Print the lines in the listing below that fall between the line with "none -> tan brick A6 level 1" and the line with "none -> blue brick A4:A6 level 1", those two lines included, exactly as they stand and with nothing else.
[Stored data]
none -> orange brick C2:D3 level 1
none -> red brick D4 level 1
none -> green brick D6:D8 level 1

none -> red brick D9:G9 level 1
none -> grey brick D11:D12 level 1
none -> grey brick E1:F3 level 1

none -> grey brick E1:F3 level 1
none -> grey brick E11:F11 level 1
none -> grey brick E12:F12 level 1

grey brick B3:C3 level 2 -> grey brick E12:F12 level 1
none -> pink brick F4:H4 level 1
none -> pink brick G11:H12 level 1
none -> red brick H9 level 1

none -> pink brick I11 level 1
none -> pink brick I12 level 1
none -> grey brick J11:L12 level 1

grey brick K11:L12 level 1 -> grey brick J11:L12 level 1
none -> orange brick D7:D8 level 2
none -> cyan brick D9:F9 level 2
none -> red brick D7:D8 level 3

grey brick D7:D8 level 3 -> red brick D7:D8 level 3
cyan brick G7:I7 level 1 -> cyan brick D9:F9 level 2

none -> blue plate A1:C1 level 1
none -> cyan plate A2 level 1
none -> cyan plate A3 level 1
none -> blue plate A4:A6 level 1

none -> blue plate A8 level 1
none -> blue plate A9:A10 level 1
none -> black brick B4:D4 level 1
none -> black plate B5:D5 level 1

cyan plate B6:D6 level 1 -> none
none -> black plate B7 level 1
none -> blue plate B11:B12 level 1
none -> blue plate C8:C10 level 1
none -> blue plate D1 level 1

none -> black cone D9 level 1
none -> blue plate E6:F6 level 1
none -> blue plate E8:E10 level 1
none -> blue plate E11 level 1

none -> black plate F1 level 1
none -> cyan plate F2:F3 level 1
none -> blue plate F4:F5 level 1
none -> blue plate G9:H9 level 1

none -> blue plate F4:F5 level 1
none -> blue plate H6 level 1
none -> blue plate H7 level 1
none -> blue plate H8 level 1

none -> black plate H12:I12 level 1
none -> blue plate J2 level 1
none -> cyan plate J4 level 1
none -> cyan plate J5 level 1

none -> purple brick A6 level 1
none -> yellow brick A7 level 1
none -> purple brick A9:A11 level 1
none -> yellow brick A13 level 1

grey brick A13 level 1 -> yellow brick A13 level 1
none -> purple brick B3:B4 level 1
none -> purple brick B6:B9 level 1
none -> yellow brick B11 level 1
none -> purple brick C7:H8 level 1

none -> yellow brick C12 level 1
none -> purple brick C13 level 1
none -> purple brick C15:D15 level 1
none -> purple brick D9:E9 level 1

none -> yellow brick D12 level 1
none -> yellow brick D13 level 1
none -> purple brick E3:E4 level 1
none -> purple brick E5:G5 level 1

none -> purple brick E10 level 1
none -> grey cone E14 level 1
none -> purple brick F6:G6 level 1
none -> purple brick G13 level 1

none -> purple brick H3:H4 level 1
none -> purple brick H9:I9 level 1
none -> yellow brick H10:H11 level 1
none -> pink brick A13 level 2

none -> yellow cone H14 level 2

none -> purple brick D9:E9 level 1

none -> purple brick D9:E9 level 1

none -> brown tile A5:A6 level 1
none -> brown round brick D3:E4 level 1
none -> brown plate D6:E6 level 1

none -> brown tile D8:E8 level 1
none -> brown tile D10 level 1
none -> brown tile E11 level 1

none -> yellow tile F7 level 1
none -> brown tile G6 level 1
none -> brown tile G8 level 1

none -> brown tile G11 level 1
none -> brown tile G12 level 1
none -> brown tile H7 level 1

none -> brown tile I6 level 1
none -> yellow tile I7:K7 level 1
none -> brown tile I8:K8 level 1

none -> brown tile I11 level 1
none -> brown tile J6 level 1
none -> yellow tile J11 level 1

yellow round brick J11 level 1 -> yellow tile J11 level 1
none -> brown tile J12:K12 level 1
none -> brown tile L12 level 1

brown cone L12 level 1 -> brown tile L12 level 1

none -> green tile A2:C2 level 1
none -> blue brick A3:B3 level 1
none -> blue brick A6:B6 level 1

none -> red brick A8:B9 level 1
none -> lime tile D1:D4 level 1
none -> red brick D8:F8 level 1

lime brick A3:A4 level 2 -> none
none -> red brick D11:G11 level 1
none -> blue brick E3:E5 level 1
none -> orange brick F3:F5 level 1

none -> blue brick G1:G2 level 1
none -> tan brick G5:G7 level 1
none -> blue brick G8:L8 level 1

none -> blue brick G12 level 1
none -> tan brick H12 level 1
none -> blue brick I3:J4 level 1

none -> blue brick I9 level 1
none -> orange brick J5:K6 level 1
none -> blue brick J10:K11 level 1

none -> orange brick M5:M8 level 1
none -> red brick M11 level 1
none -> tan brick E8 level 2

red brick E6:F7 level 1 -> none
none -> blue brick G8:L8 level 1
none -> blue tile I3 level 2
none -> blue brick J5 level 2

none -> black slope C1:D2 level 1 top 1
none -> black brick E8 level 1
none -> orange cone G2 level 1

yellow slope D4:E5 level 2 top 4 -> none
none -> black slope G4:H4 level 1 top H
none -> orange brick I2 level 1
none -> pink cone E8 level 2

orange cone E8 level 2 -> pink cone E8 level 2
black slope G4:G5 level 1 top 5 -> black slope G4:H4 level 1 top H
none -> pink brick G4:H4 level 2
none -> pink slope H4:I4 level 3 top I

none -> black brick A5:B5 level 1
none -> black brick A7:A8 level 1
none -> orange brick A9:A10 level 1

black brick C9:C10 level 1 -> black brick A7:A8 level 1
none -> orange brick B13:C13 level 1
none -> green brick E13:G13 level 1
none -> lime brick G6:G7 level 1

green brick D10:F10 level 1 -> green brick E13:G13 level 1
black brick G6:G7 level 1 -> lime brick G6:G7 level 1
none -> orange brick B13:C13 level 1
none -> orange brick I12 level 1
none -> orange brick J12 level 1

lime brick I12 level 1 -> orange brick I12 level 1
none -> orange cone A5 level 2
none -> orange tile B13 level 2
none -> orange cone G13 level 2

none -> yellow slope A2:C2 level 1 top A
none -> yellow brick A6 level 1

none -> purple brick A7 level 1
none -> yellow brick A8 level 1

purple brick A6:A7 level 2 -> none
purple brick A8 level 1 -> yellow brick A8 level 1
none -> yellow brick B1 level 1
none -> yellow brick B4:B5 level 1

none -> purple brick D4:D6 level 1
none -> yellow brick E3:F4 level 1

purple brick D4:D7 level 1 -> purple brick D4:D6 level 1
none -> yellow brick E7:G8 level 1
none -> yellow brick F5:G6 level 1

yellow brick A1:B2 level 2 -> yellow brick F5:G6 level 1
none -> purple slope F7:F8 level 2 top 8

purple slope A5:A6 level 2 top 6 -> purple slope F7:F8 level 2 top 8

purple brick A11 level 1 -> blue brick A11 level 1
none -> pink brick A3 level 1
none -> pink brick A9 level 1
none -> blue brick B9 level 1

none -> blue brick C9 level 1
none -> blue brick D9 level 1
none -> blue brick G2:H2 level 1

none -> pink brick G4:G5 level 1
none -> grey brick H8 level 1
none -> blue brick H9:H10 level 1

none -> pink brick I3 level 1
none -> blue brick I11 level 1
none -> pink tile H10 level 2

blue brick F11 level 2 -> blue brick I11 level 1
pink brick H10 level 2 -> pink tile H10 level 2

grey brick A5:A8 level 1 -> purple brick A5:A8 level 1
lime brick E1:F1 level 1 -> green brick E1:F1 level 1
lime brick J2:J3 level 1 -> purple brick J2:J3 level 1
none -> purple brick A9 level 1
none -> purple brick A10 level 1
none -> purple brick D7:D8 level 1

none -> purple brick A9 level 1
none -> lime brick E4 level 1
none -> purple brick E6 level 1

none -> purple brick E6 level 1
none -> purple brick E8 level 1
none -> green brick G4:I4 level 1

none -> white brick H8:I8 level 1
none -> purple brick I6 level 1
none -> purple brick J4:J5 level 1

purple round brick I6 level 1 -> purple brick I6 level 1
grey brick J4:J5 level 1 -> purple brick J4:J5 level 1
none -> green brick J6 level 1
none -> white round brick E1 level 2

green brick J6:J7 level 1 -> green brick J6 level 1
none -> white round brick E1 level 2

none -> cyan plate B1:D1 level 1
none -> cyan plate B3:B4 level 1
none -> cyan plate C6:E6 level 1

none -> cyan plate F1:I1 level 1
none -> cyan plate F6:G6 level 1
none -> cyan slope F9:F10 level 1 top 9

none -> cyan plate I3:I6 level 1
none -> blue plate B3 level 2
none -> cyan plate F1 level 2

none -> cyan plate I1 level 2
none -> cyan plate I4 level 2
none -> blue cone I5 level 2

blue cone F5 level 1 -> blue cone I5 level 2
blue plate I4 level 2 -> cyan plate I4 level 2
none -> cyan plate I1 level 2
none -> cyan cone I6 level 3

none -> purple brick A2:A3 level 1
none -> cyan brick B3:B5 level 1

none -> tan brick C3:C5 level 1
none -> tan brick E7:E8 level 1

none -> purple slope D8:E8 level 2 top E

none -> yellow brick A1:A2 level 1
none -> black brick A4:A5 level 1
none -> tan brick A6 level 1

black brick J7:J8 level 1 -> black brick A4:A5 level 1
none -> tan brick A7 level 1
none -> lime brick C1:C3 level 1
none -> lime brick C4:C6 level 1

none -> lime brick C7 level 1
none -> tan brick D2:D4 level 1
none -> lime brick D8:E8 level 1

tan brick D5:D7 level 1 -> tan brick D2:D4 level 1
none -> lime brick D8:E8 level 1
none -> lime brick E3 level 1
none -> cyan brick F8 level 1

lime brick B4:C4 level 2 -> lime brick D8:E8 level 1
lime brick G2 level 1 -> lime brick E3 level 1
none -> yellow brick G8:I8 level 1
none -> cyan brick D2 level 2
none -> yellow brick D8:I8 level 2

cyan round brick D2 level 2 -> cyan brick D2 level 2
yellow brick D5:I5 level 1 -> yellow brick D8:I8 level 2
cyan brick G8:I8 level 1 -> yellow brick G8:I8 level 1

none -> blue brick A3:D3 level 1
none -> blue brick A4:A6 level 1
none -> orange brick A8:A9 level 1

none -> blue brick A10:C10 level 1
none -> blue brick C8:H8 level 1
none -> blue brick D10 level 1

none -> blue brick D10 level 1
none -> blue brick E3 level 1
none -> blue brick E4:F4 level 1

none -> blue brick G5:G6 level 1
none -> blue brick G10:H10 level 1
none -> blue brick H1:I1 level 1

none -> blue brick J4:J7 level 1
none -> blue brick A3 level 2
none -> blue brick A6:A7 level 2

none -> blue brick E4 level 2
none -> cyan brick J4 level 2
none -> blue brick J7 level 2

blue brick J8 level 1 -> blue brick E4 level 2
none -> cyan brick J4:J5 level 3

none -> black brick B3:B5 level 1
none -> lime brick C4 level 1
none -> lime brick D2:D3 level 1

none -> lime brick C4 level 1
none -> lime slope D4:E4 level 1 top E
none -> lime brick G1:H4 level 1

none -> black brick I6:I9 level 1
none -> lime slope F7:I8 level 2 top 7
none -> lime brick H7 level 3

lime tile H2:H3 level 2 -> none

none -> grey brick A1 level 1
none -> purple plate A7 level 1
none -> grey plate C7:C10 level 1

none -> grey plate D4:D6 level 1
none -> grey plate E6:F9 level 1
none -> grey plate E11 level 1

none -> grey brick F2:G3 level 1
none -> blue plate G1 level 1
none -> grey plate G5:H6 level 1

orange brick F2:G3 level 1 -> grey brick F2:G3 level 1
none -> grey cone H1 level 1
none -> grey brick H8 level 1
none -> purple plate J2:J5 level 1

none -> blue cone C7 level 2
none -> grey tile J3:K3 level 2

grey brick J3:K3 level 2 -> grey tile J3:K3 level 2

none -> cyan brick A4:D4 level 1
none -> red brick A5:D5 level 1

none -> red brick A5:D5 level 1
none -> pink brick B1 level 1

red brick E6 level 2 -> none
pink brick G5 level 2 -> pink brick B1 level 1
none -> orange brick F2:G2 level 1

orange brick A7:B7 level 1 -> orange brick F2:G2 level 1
[/Stored data]
▶ **Response to this exercise**
none -> tan brick A6 level 1

black brick J7:J8 level 1 -> black brick A4:A5 level 1
none -> tan brick A7 level 1
none -> lime brick C1:C3 level 1
none -> lime brick C4:C6 level 1

none -> lime brick C7 level 1
none -> tan brick D2:D4 level 1
none -> lime brick D8:E8 level 1

tan brick D5:D7 level 1 -> tan brick D2:D4 level 1
none -> lime brick D8:E8 level 1
none -> lime brick E3 level 1
none -> cyan brick F8 level 1

lime brick B4:C4 level 2 -> lime brick D8:E8 level 1
lime brick G2 level 1 -> lime brick E3 level 1
none -> yellow brick G8:I8 level 1
none -> cyan brick D2 level 2
none -> yellow brick D8:I8 level 2

cyan round brick D2 level 2 -> cyan brick D2 level 2
yellow brick D5:I5 level 1 -> yellow brick D8:I8 level 2
cyan brick G8:I8 level 1 -> yellow brick G8:I8 level 1

none -> blue brick A3:D3 level 1
none -> blue brick A4:A6 level 1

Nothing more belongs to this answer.